(A run of entries)
## START
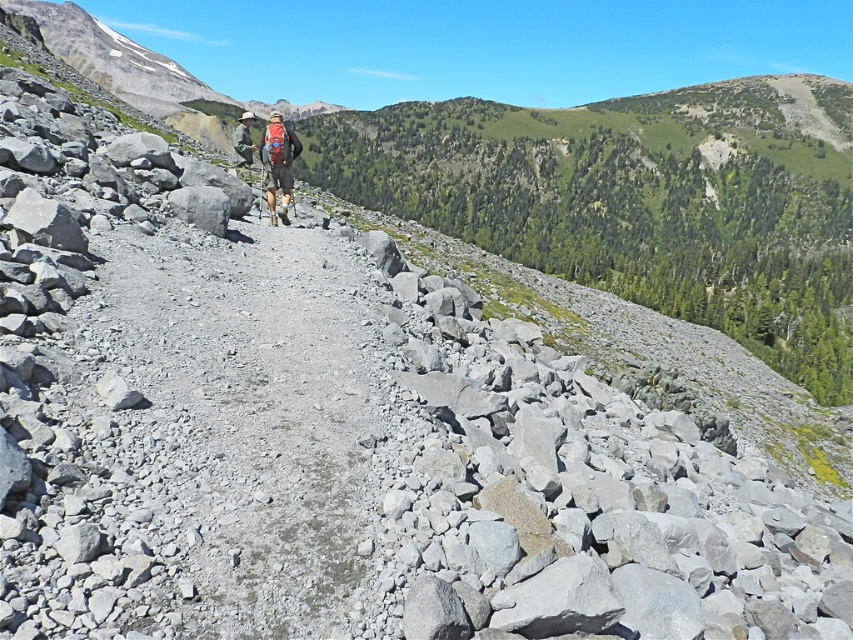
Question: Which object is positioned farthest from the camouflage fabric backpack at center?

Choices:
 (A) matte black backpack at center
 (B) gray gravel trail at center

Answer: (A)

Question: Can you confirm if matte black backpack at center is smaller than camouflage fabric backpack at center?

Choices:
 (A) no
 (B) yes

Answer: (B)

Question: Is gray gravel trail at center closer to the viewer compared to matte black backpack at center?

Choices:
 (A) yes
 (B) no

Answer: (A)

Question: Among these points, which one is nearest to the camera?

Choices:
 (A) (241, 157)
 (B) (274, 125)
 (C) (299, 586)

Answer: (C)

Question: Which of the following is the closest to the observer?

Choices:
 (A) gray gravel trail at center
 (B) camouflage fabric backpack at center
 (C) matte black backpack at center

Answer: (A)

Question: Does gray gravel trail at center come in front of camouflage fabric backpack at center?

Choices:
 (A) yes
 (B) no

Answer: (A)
## END
Copy the entries above word for word, leaving out the pictures.

Question: Which object is positioned farthest from the camouflage fabric backpack at center?

Choices:
 (A) matte black backpack at center
 (B) gray gravel trail at center

Answer: (A)

Question: Can you confirm if matte black backpack at center is smaller than camouflage fabric backpack at center?

Choices:
 (A) no
 (B) yes

Answer: (B)

Question: Is gray gravel trail at center closer to the viewer compared to matte black backpack at center?

Choices:
 (A) yes
 (B) no

Answer: (A)

Question: Among these points, which one is nearest to the camera?

Choices:
 (A) (241, 157)
 (B) (274, 125)
 (C) (299, 586)

Answer: (C)

Question: Which of the following is the closest to the observer?

Choices:
 (A) gray gravel trail at center
 (B) camouflage fabric backpack at center
 (C) matte black backpack at center

Answer: (A)

Question: Does gray gravel trail at center come in front of camouflage fabric backpack at center?

Choices:
 (A) yes
 (B) no

Answer: (A)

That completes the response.